::: Records shown :::
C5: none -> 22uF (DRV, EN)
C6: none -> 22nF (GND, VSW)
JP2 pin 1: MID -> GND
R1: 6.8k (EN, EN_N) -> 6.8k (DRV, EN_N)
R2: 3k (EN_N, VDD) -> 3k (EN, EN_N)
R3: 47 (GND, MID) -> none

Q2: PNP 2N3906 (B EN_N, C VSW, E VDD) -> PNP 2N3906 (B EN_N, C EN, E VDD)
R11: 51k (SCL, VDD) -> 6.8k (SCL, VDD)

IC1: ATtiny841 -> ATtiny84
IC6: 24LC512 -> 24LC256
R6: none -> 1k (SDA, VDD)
:::
Task statement: Copy every entry exactly, leaving nothing out.

Response area:
C5: none -> 22uF (DRV, EN)
C6: none -> 22nF (GND, VSW)
JP2 pin 1: MID -> GND
R1: 6.8k (EN, EN_N) -> 6.8k (DRV, EN_N)
R2: 3k (EN_N, VDD) -> 3k (EN, EN_N)
R3: 47 (GND, MID) -> none

Q2: PNP 2N3906 (B EN_N, C VSW, E VDD) -> PNP 2N3906 (B EN_N, C EN, E VDD)
R11: 51k (SCL, VDD) -> 6.8k (SCL, VDD)

IC1: ATtiny841 -> ATtiny84
IC6: 24LC512 -> 24LC256
R6: none -> 1k (SDA, VDD)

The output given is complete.